- [Work request]: Whenever a line of the data below holds the string "orange", copy that line.

- [Raw data]:
⟨

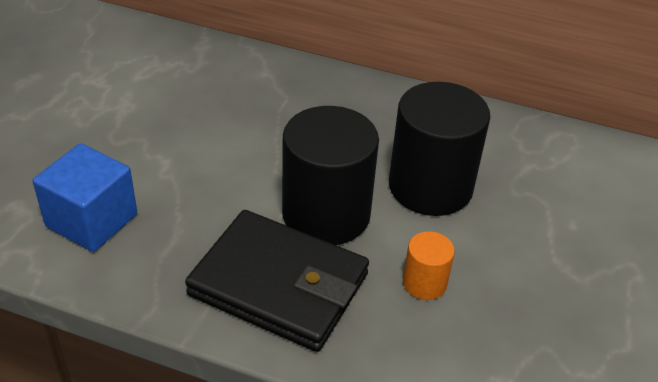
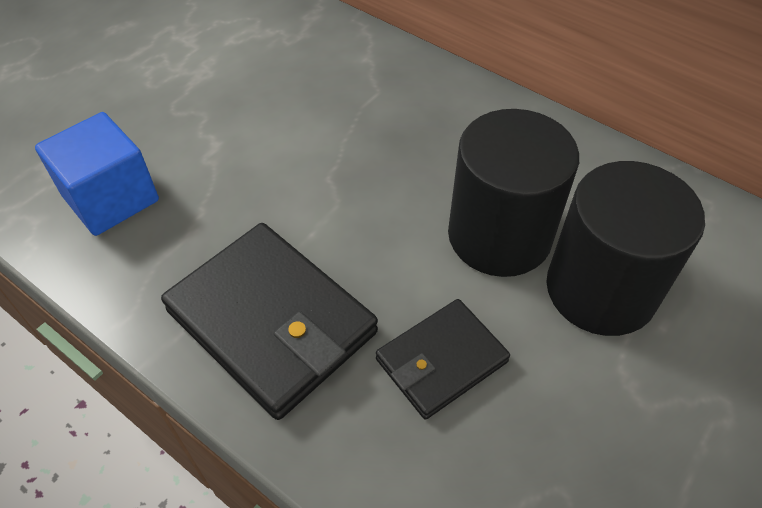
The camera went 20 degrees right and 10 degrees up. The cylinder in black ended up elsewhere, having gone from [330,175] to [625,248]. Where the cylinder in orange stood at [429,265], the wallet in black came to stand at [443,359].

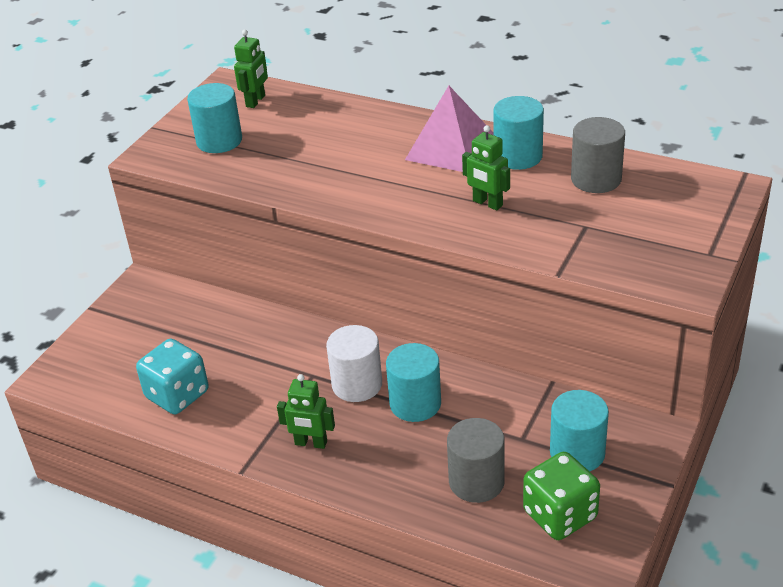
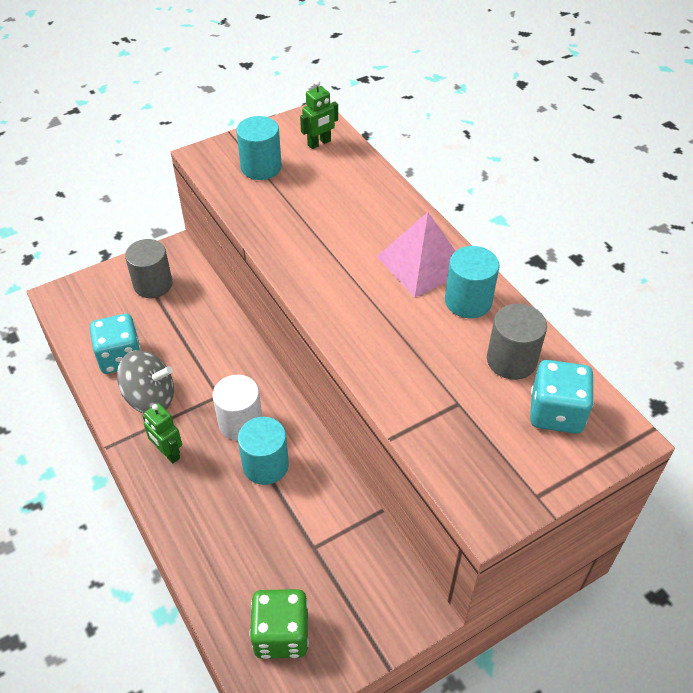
The camera went 30 degrees right and 10 degrees up. The second view lost the robot in green at [486,168]. The second view lost the cylinder in turquoise at [579,431]. The cylinder in grey ended up elsewhere, having gone from [476,460] to [149,268]. The second view gained the spinning top in grey at [145,381]. The second view gained the dice in turquoise at [562,397].

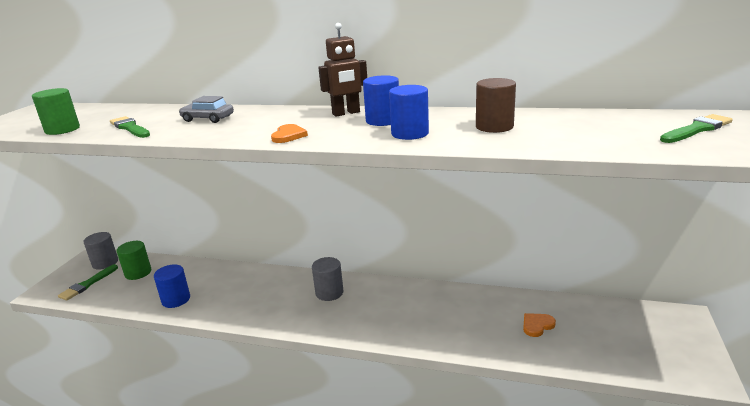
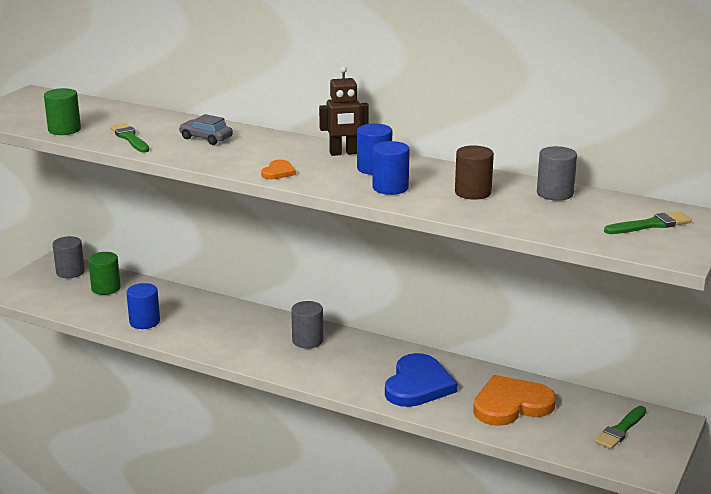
The camera went 10 degrees right and 0 degrees up. The brush in green ended up elsewhere, having gone from [88,282] to [620,427]. The size of the heart in orange at [539,325] changed by a factor of 2.21. The second view gained the cylinder in grey at [557,173]. The second view gained the heart in blue at [421,380].

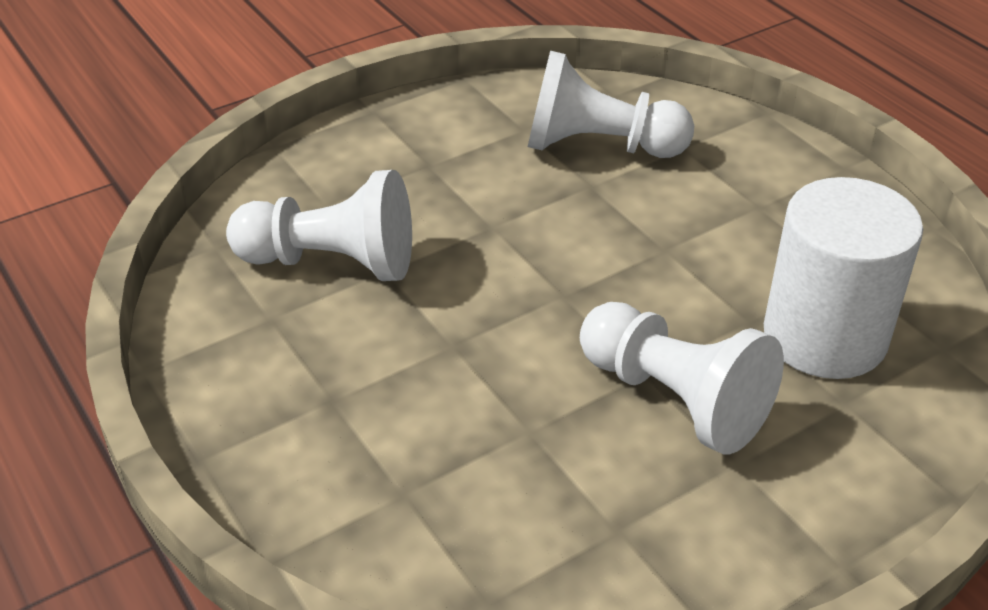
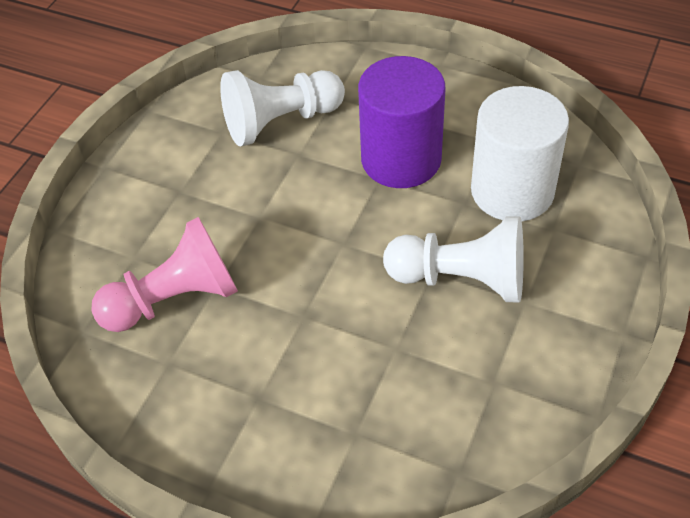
The camera went 30 degrees left and 10 degrees up. What was the pawn in white at [319,225] turned into the pawn in pink at [164,274]. The second view gained the cylinder in purple at [402,122].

⟩

- [Solution to the problem]:
The camera went 20 degrees right and 10 degrees up. The cylinder in black ended up elsewhere, having gone from [330,175] to [625,248]. Where the cylinder in orange stood at [429,265], the wallet in black came to stand at [443,359].
The camera went 10 degrees right and 0 degrees up. The brush in green ended up elsewhere, having gone from [88,282] to [620,427]. The size of the heart in orange at [539,325] changed by a factor of 2.21. The second view gained the cylinder in grey at [557,173]. The second view gained the heart in blue at [421,380].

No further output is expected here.